▸ **Your assignment**:
Copy each entry below verbatim. Skip the pictures.

[Before-and-after object listings]

Content starts

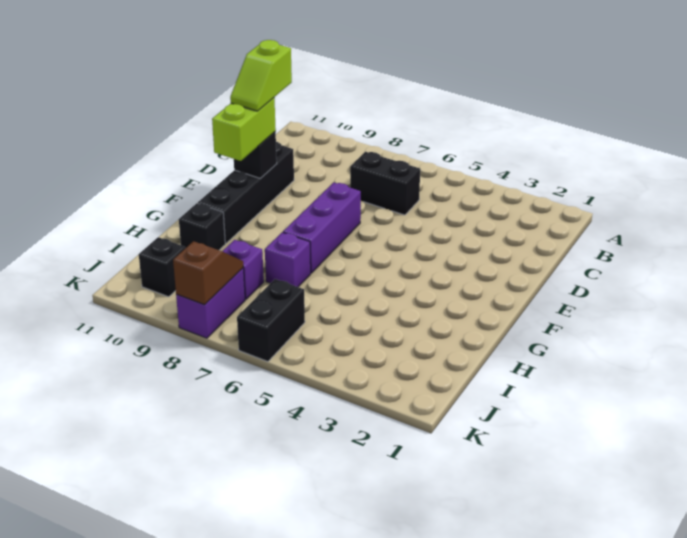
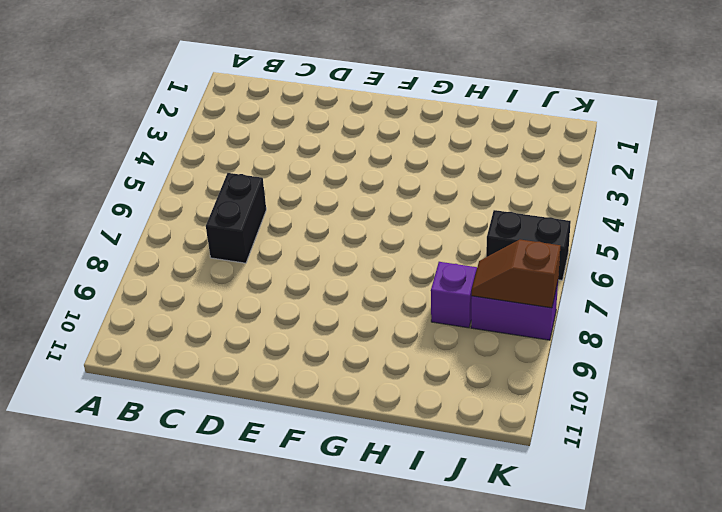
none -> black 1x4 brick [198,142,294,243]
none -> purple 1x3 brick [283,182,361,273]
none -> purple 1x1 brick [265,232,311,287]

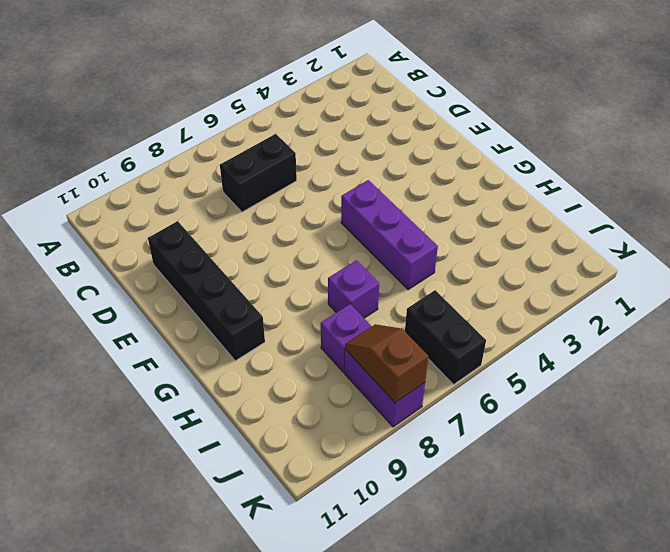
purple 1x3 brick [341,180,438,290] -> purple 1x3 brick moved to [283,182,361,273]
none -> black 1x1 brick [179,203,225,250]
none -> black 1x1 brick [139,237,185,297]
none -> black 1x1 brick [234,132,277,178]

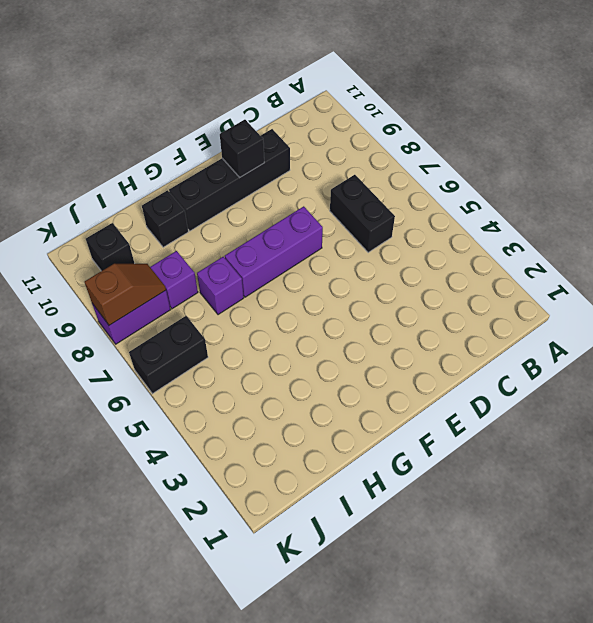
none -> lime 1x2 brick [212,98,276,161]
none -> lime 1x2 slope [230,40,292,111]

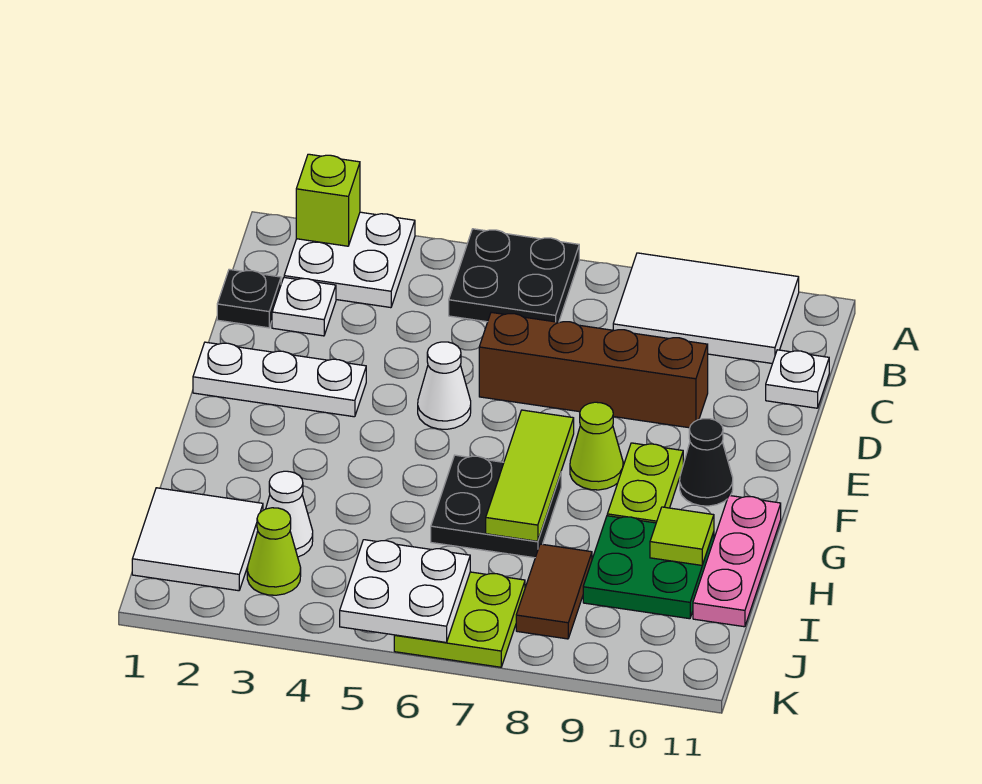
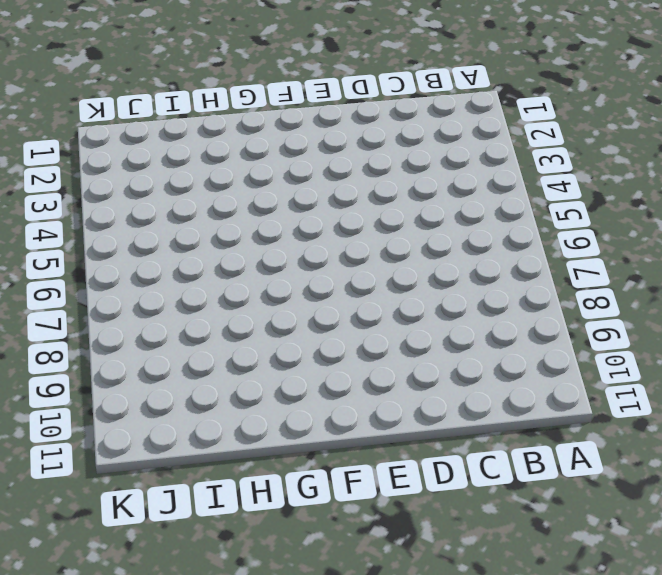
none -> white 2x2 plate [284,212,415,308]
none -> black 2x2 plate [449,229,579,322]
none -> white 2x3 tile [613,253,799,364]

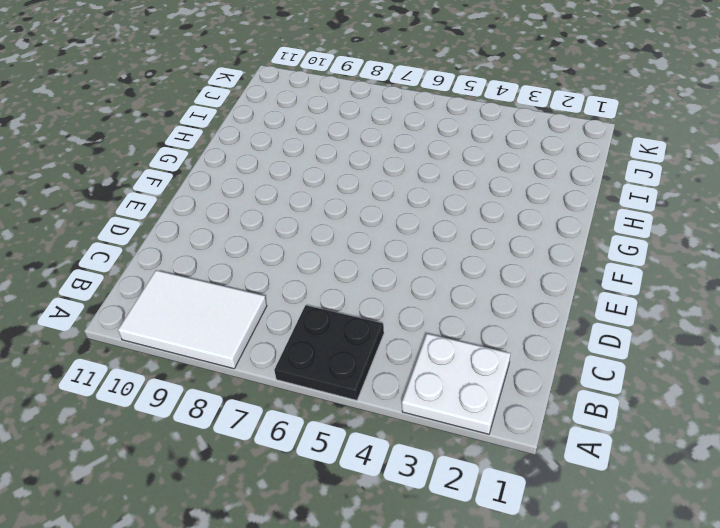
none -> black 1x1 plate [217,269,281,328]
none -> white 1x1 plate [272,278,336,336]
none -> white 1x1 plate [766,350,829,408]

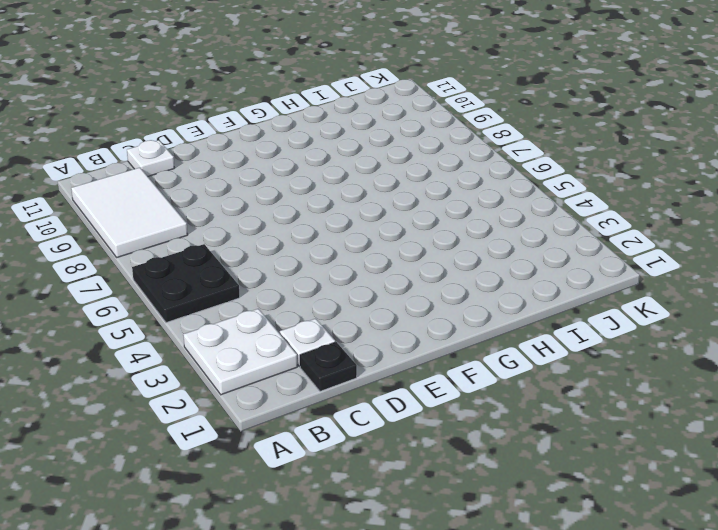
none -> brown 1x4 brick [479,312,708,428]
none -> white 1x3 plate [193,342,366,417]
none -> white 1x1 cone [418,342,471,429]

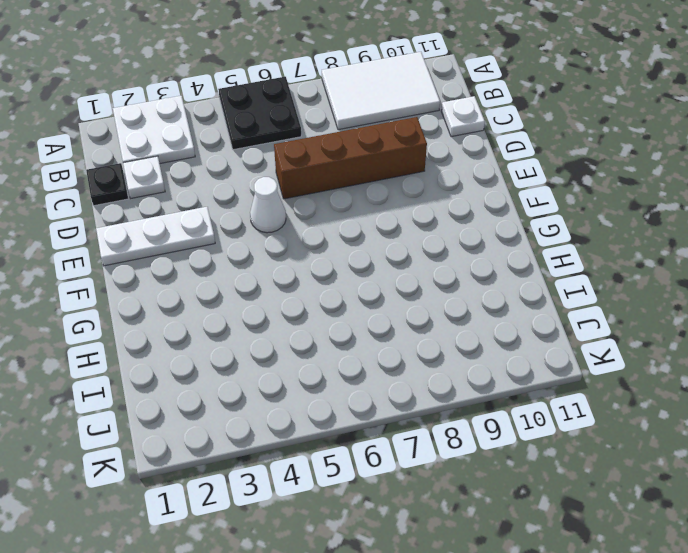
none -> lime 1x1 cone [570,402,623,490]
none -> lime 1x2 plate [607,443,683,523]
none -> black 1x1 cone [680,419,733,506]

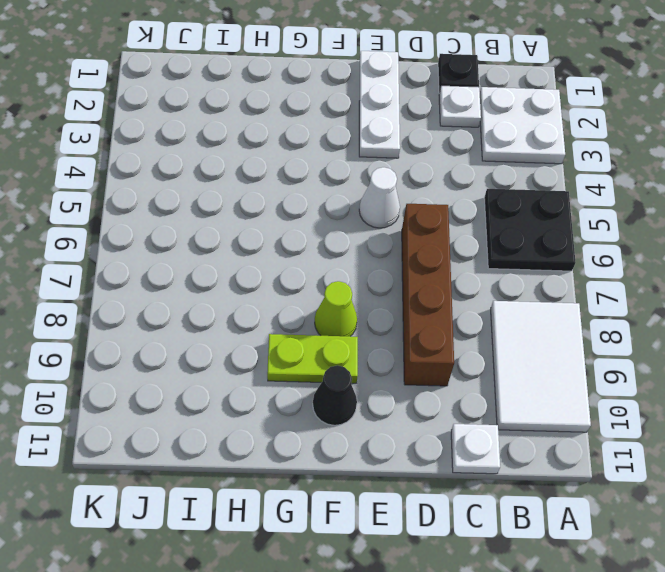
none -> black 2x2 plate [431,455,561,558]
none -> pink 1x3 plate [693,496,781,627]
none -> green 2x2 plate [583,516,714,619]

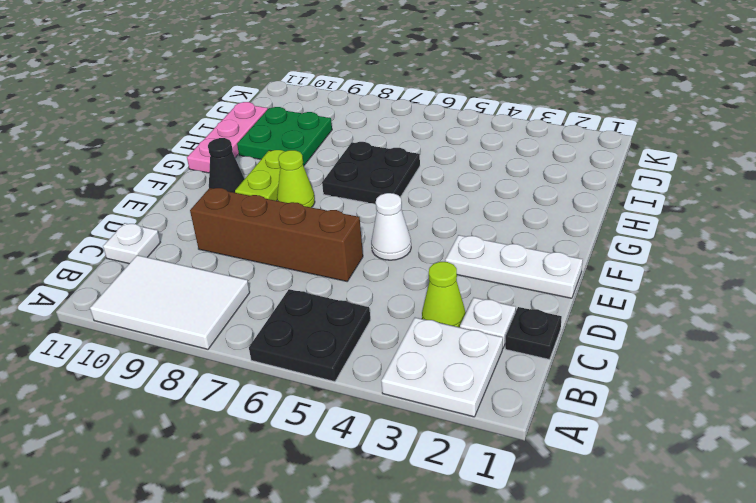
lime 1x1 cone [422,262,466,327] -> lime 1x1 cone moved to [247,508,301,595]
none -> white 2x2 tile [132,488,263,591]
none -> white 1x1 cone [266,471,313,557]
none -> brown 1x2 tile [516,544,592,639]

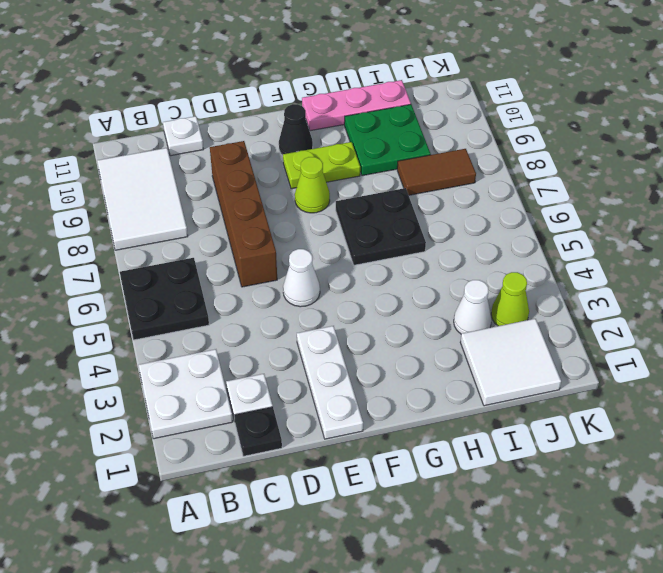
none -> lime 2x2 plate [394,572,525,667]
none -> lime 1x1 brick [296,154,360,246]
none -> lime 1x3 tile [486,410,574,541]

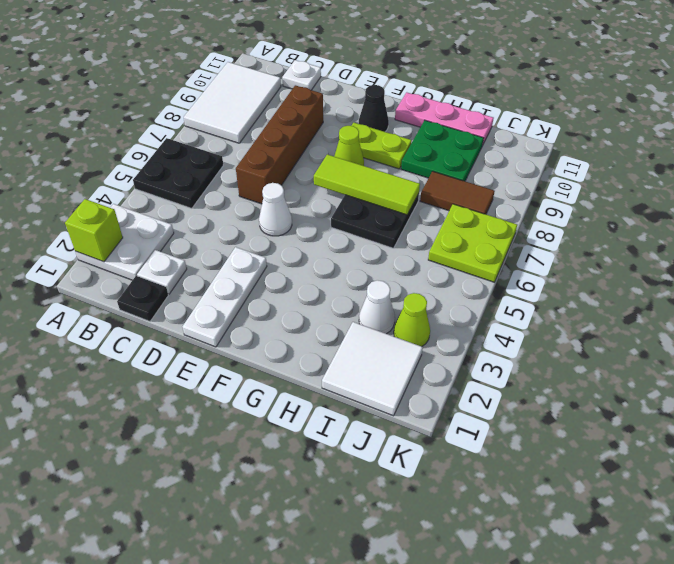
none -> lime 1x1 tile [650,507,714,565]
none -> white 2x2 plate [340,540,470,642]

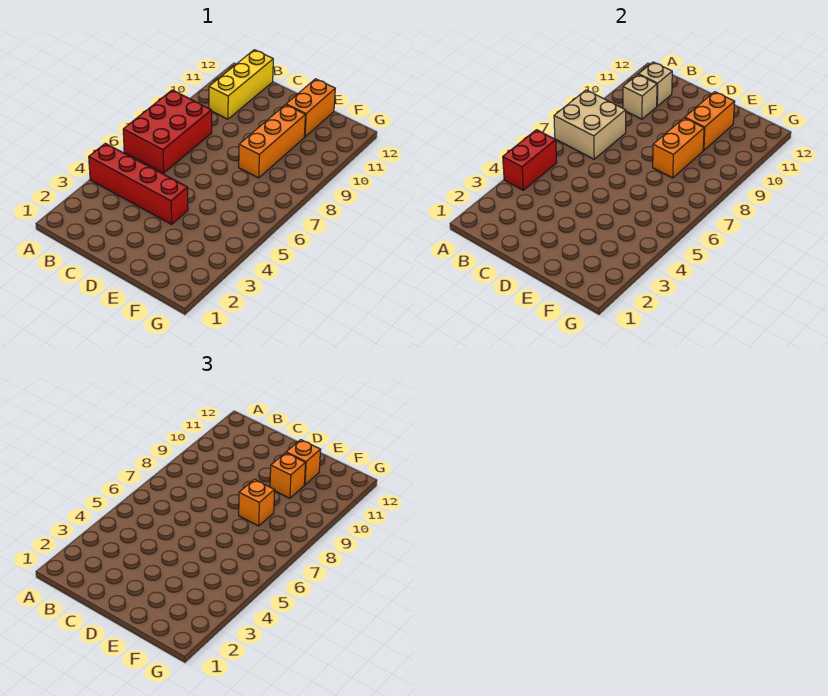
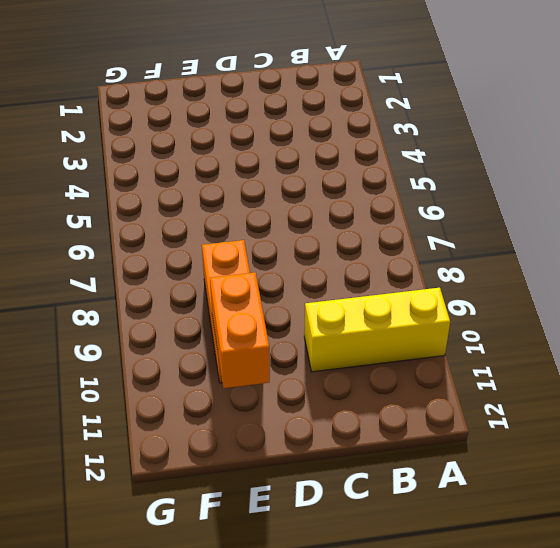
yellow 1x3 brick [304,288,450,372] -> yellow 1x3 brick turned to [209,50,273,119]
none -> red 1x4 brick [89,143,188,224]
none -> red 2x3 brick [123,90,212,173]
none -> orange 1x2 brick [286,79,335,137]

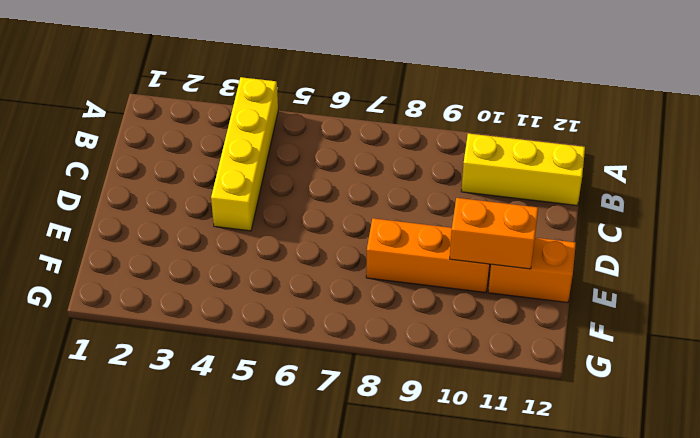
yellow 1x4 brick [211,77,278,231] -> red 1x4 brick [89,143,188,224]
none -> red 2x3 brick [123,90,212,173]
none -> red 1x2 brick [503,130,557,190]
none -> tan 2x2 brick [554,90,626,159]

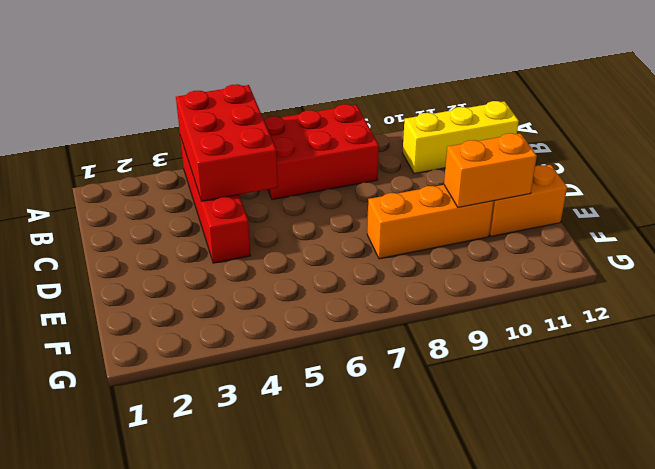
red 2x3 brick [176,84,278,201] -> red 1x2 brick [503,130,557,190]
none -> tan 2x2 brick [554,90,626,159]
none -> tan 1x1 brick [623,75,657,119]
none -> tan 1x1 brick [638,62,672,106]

Content ends

▸ **Response to the task**:
none -> black 1x4 brick [198,142,294,243]
none -> purple 1x3 brick [283,182,361,273]
none -> purple 1x1 brick [265,232,311,287]

purple 1x3 brick [341,180,438,290] -> purple 1x3 brick moved to [283,182,361,273]
none -> black 1x1 brick [179,203,225,250]
none -> black 1x1 brick [139,237,185,297]
none -> black 1x1 brick [234,132,277,178]

none -> lime 1x2 brick [212,98,276,161]
none -> lime 1x2 slope [230,40,292,111]

none -> white 2x2 plate [284,212,415,308]
none -> black 2x2 plate [449,229,579,322]
none -> white 2x3 tile [613,253,799,364]

none -> black 1x1 plate [217,269,281,328]
none -> white 1x1 plate [272,278,336,336]
none -> white 1x1 plate [766,350,829,408]

none -> brown 1x4 brick [479,312,708,428]
none -> white 1x3 plate [193,342,366,417]
none -> white 1x1 cone [418,342,471,429]

none -> lime 1x1 cone [570,402,623,490]
none -> lime 1x2 plate [607,443,683,523]
none -> black 1x1 cone [680,419,733,506]

none -> black 2x2 plate [431,455,561,558]
none -> pink 1x3 plate [693,496,781,627]
none -> green 2x2 plate [583,516,714,619]

lime 1x1 cone [422,262,466,327] -> lime 1x1 cone moved to [247,508,301,595]
none -> white 2x2 tile [132,488,263,591]
none -> white 1x1 cone [266,471,313,557]
none -> brown 1x2 tile [516,544,592,639]

none -> lime 2x2 plate [394,572,525,667]
none -> lime 1x1 brick [296,154,360,246]
none -> lime 1x3 tile [486,410,574,541]

none -> lime 1x1 tile [650,507,714,565]
none -> white 2x2 plate [340,540,470,642]

yellow 1x3 brick [304,288,450,372] -> yellow 1x3 brick turned to [209,50,273,119]
none -> red 1x4 brick [89,143,188,224]
none -> red 2x3 brick [123,90,212,173]
none -> orange 1x2 brick [286,79,335,137]

yellow 1x4 brick [211,77,278,231] -> red 1x4 brick [89,143,188,224]
none -> red 2x3 brick [123,90,212,173]
none -> red 1x2 brick [503,130,557,190]
none -> tan 2x2 brick [554,90,626,159]

red 2x3 brick [176,84,278,201] -> red 1x2 brick [503,130,557,190]
none -> tan 2x2 brick [554,90,626,159]
none -> tan 1x1 brick [623,75,657,119]
none -> tan 1x1 brick [638,62,672,106]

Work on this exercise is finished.